What you have to do ▸
Repeat the records below exactly, leaving out every picture.

Object transformation records:
[Start of section]
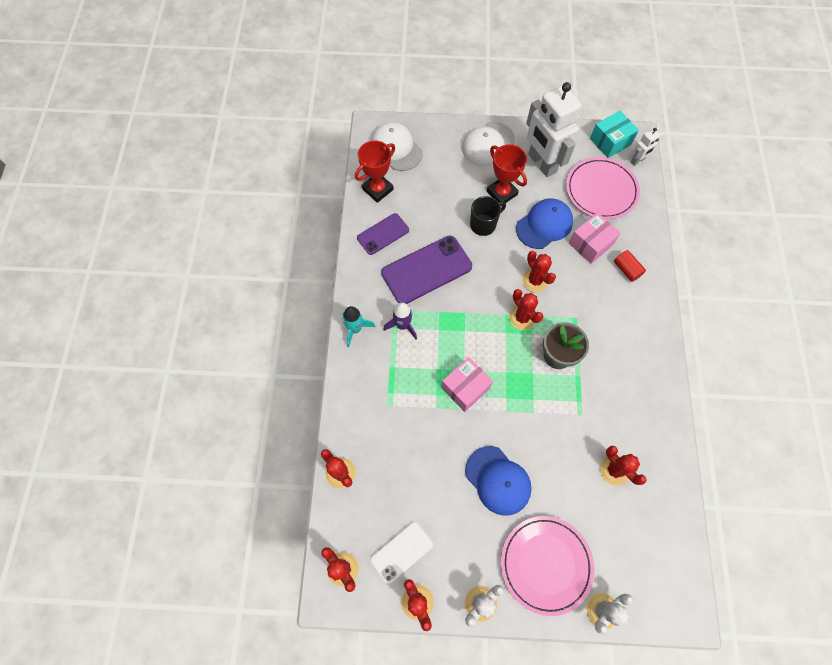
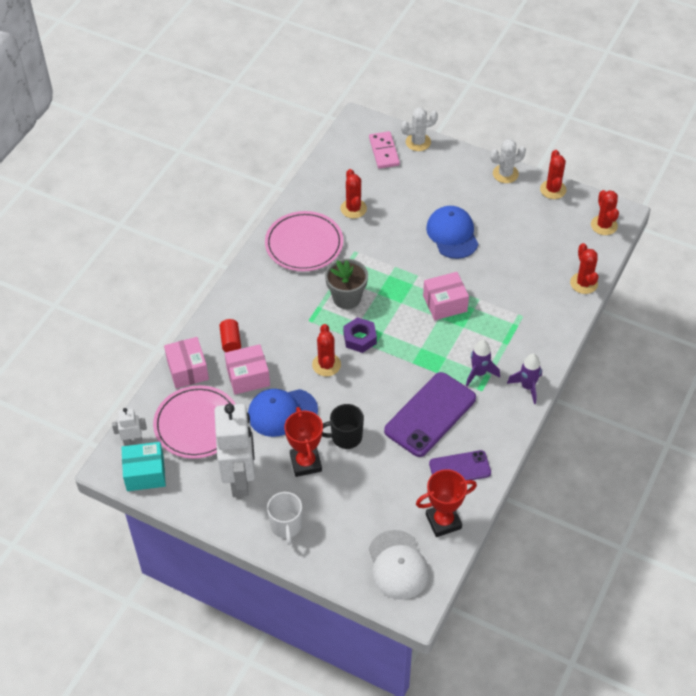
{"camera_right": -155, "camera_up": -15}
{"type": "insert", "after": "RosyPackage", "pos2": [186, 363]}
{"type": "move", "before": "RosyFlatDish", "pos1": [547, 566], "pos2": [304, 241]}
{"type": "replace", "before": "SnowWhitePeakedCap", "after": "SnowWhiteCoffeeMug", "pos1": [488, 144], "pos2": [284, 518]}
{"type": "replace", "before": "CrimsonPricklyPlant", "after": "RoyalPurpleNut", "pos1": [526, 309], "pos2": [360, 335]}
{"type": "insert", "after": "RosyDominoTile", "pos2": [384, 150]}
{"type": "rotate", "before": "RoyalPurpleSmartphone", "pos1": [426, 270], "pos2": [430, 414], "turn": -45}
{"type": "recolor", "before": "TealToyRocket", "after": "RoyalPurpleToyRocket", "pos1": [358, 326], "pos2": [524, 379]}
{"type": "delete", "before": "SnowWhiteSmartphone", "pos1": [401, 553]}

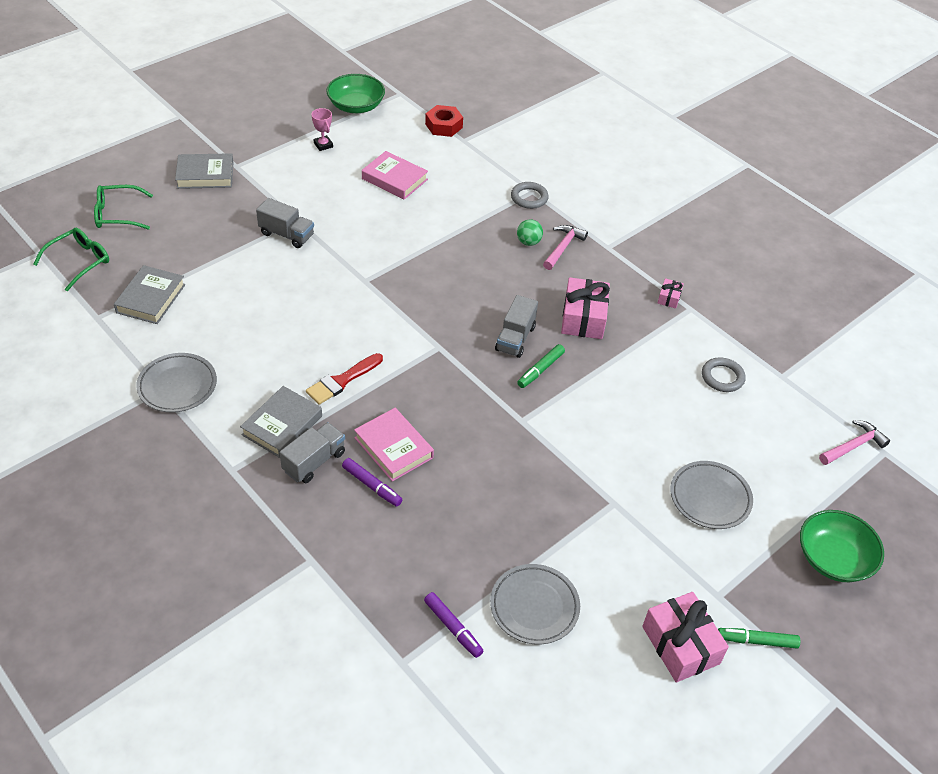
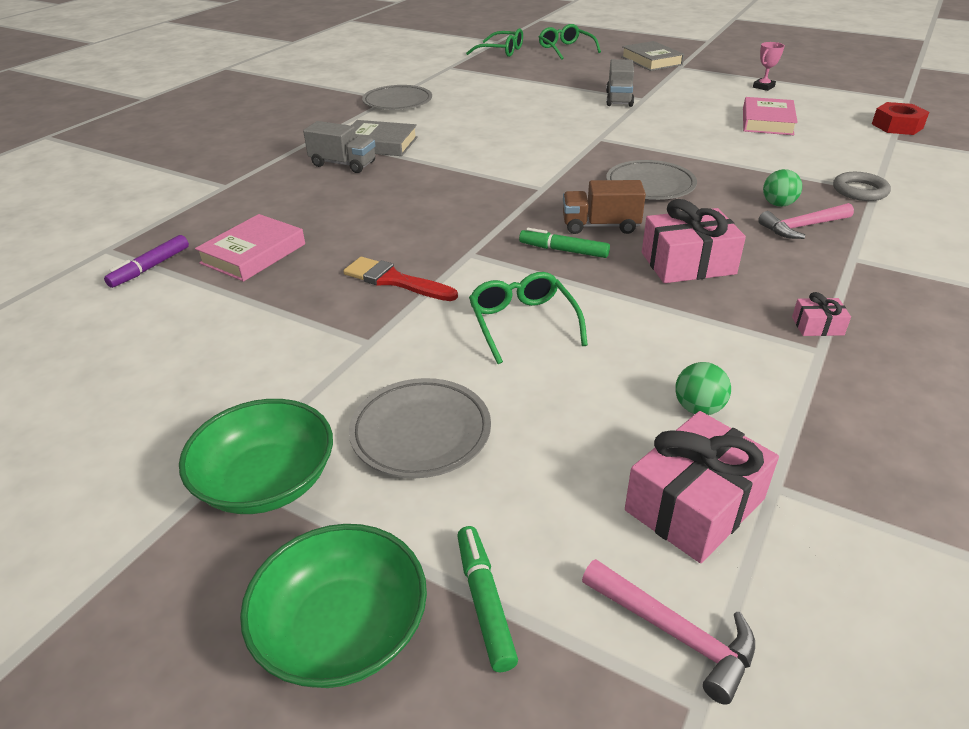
{"camera_right": 75, "camera_up": -10}
{"type": "move", "before": "LeafGreenServingBowl", "pos1": [355, 93], "pos2": [256, 456]}
{"type": "move", "before": "RosyHardcover", "pos1": [394, 445], "pos2": [250, 248]}
{"type": "move", "before": "CrimsonBrush", "pos1": [344, 379], "pos2": [400, 279]}
{"type": "move", "before": "LeafGreenMarkerPen", "pos1": [759, 638], "pos2": [487, 599]}
{"type": "insert", "after": "LeafGreenSpectacles", "pos2": [528, 318]}
{"type": "recolor", "before": "GreyLorry", "after": "RussetLorry", "pos1": [516, 326], "pos2": [604, 207]}
{"type": "move", "before": "GreyFlatDish", "pos1": [535, 604], "pos2": [651, 180]}
{"type": "move", "before": "RosyWrappedGift", "pos1": [685, 637], "pos2": [702, 487]}
{"type": "replace", "before": "GreyTorus", "after": "LeafGreenSphere", "pos1": [724, 374], "pos2": [703, 388]}
{"type": "rotate", "before": "RosyClawHammer", "pos1": [565, 247], "pos2": [806, 221], "turn": 150}
{"type": "delete", "before": "GreyHardcover", "pos1": [150, 294]}
{"type": "delete", "before": "RoyalPurpleMarkerPen", "pos1": [372, 482]}

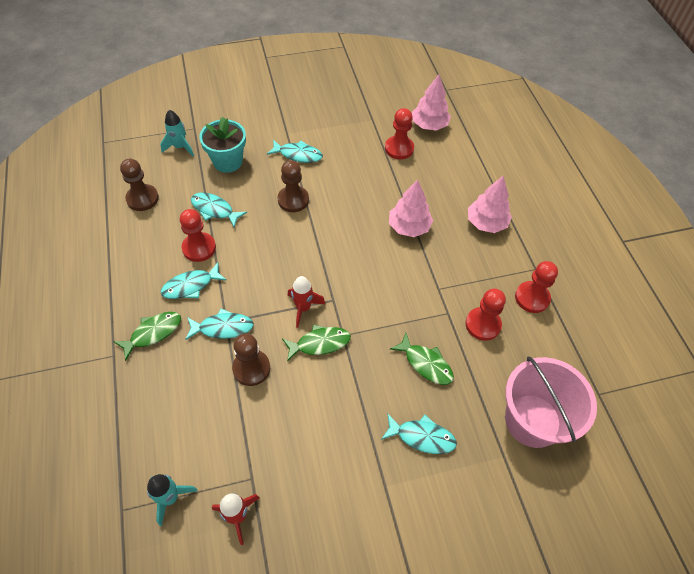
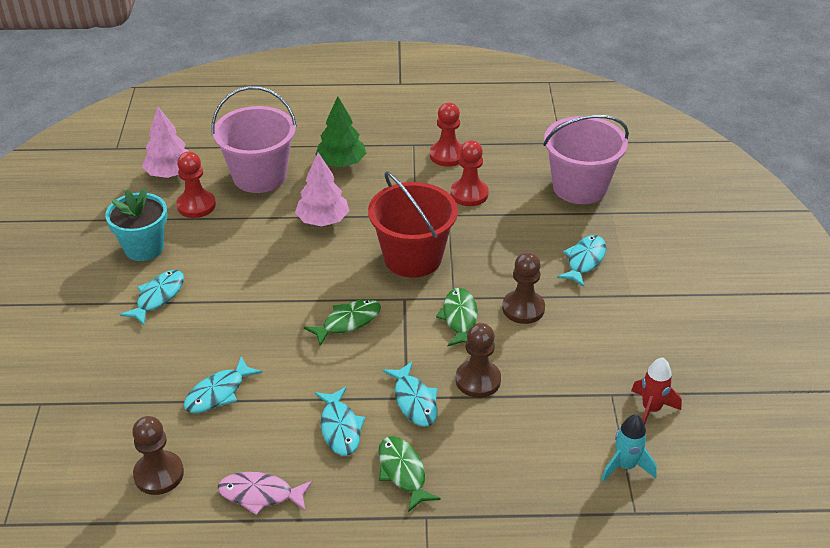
{"camera_right": -75, "camera_up": -15}
{"type": "move", "before": "TealPlantPot", "pos1": [222, 144], "pos2": [136, 224]}
{"type": "insert", "after": "RosyPail", "pos2": [254, 139]}
{"type": "insert", "after": "RosyFishFigure", "pos2": [265, 493]}
{"type": "move", "before": "LeafGreenFishFigure", "pos1": [422, 359], "pos2": [342, 322]}
{"type": "recolor", "before": "RosyTree", "after": "LeafGreenTree", "pos1": [490, 204], "pos2": [340, 131]}
{"type": "insert", "after": "CrimsonPail", "pos2": [413, 224]}
{"type": "rotate", "before": "TealFishFigure", "pos1": [219, 324], "pos2": [410, 394], "turn": 150}
{"type": "move", "before": "RussetPawn", "pos1": [293, 186], "pos2": [523, 288]}
{"type": "delete", "before": "TealToyRocket", "pos1": [177, 133]}
{"type": "delete", "before": "CrimsonPawn", "pos1": [198, 235]}
{"type": "delete", "before": "CrimsonToyRocket", "pos1": [306, 302]}

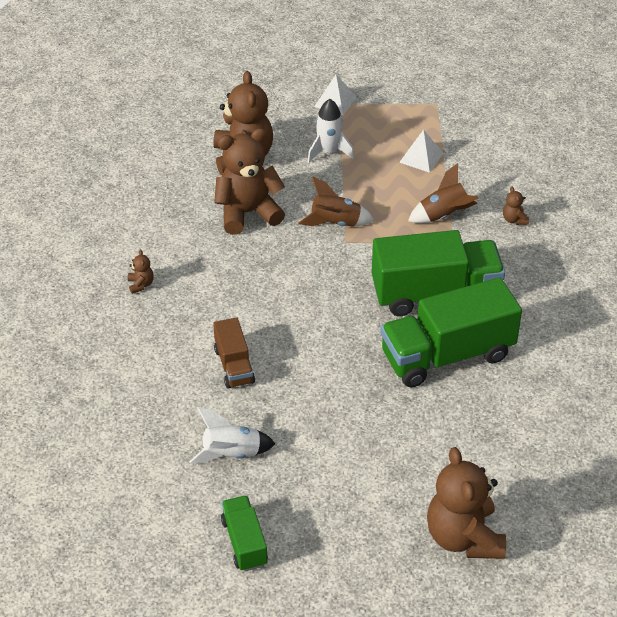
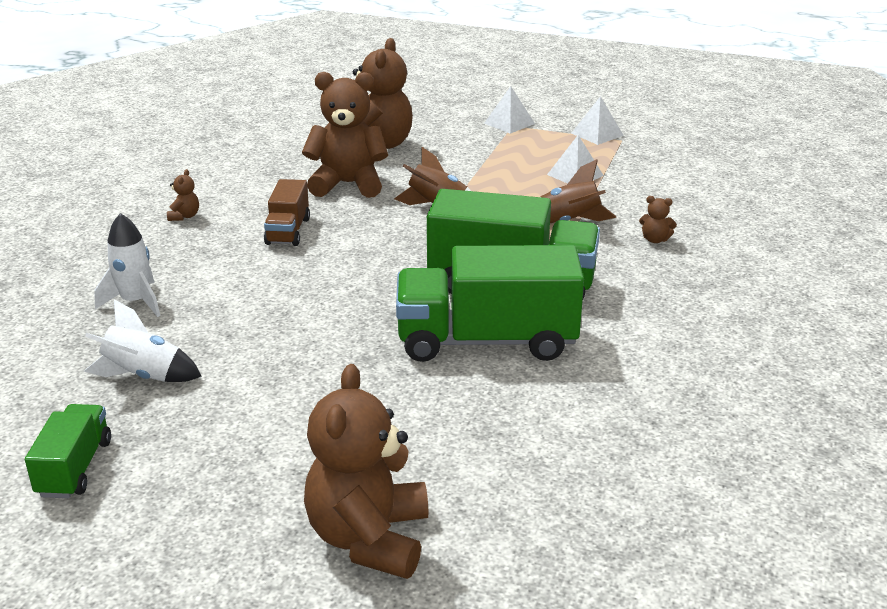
{"camera_right": 20, "camera_up": -15}
{"type": "move", "before": "SnowWhiteToyRocket", "pos1": [330, 131], "pos2": [127, 265]}
{"type": "move", "before": "RussetLorry", "pos1": [234, 353], "pos2": [287, 212]}
{"type": "insert", "after": "SnowWhitePyramidShape", "pos2": [597, 120]}
{"type": "rotate", "before": "RussetTeddyBear", "pos1": [516, 206], "pos2": [658, 219], "turn": -75}

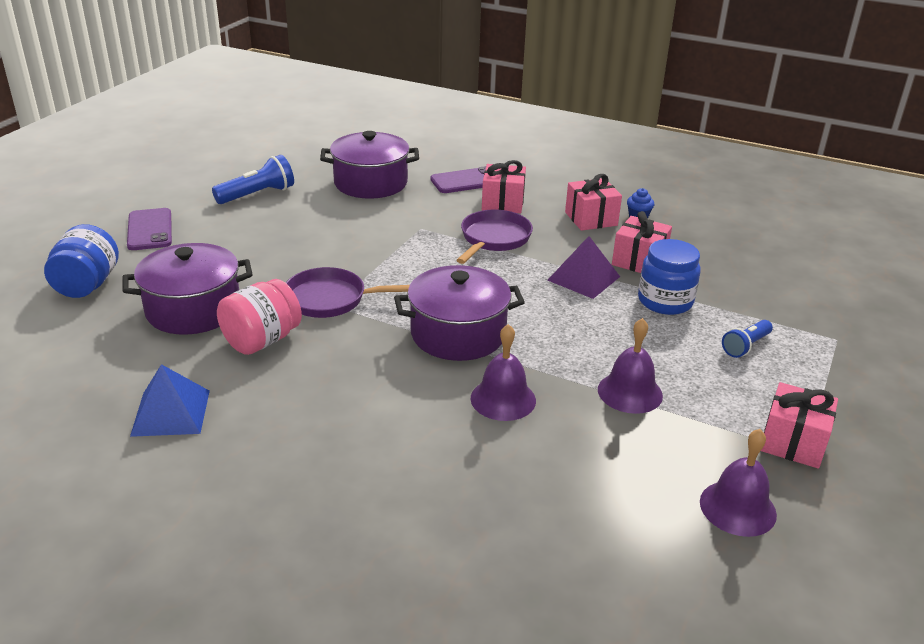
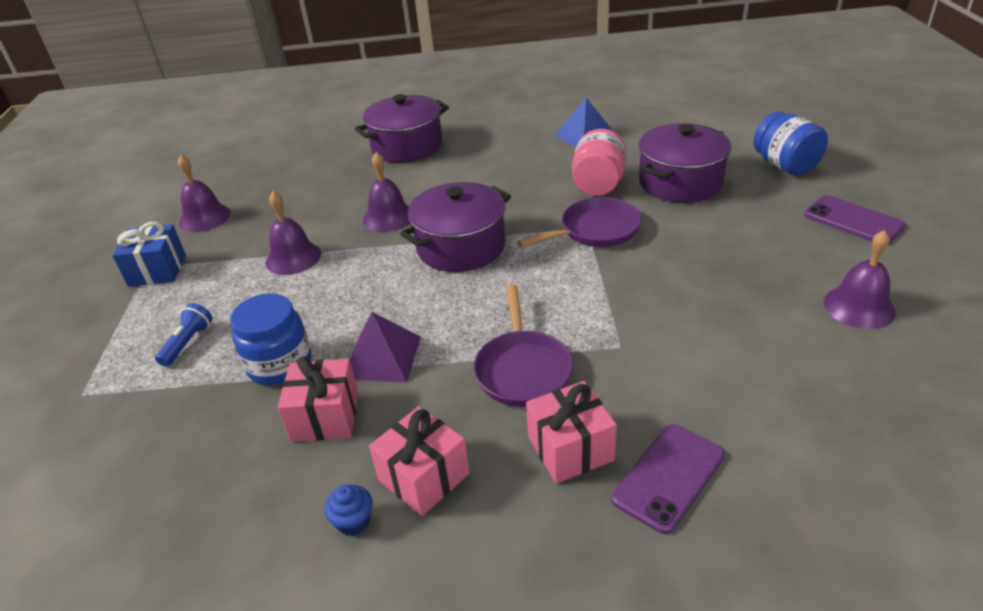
{"camera_right": 155, "camera_up": 5}
{"type": "recolor", "before": "RosyWrappedGift", "after": "RoyalBlueWrappedGift", "pos1": [799, 425], "pos2": [149, 254]}
{"type": "move", "before": "RoyalPurpleCookingPot", "pos1": [369, 165], "pos2": [402, 128]}
{"type": "replace", "before": "RoyalBluePocketTorch", "after": "RoyalPurpleSchoolBell", "pos1": [253, 179], "pos2": [860, 279]}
[End of section]
Worked solution ▸
{"camera_right": -155, "camera_up": -15}
{"type": "insert", "after": "RosyPackage", "pos2": [186, 363]}
{"type": "move", "before": "RosyFlatDish", "pos1": [547, 566], "pos2": [304, 241]}
{"type": "replace", "before": "SnowWhitePeakedCap", "after": "SnowWhiteCoffeeMug", "pos1": [488, 144], "pos2": [284, 518]}
{"type": "replace", "before": "CrimsonPricklyPlant", "after": "RoyalPurpleNut", "pos1": [526, 309], "pos2": [360, 335]}
{"type": "insert", "after": "RosyDominoTile", "pos2": [384, 150]}
{"type": "rotate", "before": "RoyalPurpleSmartphone", "pos1": [426, 270], "pos2": [430, 414], "turn": -45}
{"type": "recolor", "before": "TealToyRocket", "after": "RoyalPurpleToyRocket", "pos1": [358, 326], "pos2": [524, 379]}
{"type": "delete", "before": "SnowWhiteSmartphone", "pos1": [401, 553]}

{"camera_right": 75, "camera_up": -10}
{"type": "move", "before": "LeafGreenServingBowl", "pos1": [355, 93], "pos2": [256, 456]}
{"type": "move", "before": "RosyHardcover", "pos1": [394, 445], "pos2": [250, 248]}
{"type": "move", "before": "CrimsonBrush", "pos1": [344, 379], "pos2": [400, 279]}
{"type": "move", "before": "LeafGreenMarkerPen", "pos1": [759, 638], "pos2": [487, 599]}
{"type": "insert", "after": "LeafGreenSpectacles", "pos2": [528, 318]}
{"type": "recolor", "before": "GreyLorry", "after": "RussetLorry", "pos1": [516, 326], "pos2": [604, 207]}
{"type": "move", "before": "GreyFlatDish", "pos1": [535, 604], "pos2": [651, 180]}
{"type": "move", "before": "RosyWrappedGift", "pos1": [685, 637], "pos2": [702, 487]}
{"type": "replace", "before": "GreyTorus", "after": "LeafGreenSphere", "pos1": [724, 374], "pos2": [703, 388]}
{"type": "rotate", "before": "RosyClawHammer", "pos1": [565, 247], "pos2": [806, 221], "turn": 150}
{"type": "delete", "before": "GreyHardcover", "pos1": [150, 294]}
{"type": "delete", "before": "RoyalPurpleMarkerPen", "pos1": [372, 482]}

{"camera_right": -75, "camera_up": -15}
{"type": "move", "before": "TealPlantPot", "pos1": [222, 144], "pos2": [136, 224]}
{"type": "insert", "after": "RosyPail", "pos2": [254, 139]}
{"type": "insert", "after": "RosyFishFigure", "pos2": [265, 493]}
{"type": "move", "before": "LeafGreenFishFigure", "pos1": [422, 359], "pos2": [342, 322]}
{"type": "recolor", "before": "RosyTree", "after": "LeafGreenTree", "pos1": [490, 204], "pos2": [340, 131]}
{"type": "insert", "after": "CrimsonPail", "pos2": [413, 224]}
{"type": "rotate", "before": "TealFishFigure", "pos1": [219, 324], "pos2": [410, 394], "turn": 150}
{"type": "move", "before": "RussetPawn", "pos1": [293, 186], "pos2": [523, 288]}
{"type": "delete", "before": "TealToyRocket", "pos1": [177, 133]}
{"type": "delete", "before": "CrimsonPawn", "pos1": [198, 235]}
{"type": "delete", "before": "CrimsonToyRocket", "pos1": [306, 302]}

{"camera_right": 20, "camera_up": -15}
{"type": "move", "before": "SnowWhiteToyRocket", "pos1": [330, 131], "pos2": [127, 265]}
{"type": "move", "before": "RussetLorry", "pos1": [234, 353], "pos2": [287, 212]}
{"type": "insert", "after": "SnowWhitePyramidShape", "pos2": [597, 120]}
{"type": "rotate", "before": "RussetTeddyBear", "pos1": [516, 206], "pos2": [658, 219], "turn": -75}

{"camera_right": 155, "camera_up": 5}
{"type": "recolor", "before": "RosyWrappedGift", "after": "RoyalBlueWrappedGift", "pos1": [799, 425], "pos2": [149, 254]}
{"type": "move", "before": "RoyalPurpleCookingPot", "pos1": [369, 165], "pos2": [402, 128]}
{"type": "replace", "before": "RoyalBluePocketTorch", "after": "RoyalPurpleSchoolBell", "pos1": [253, 179], "pos2": [860, 279]}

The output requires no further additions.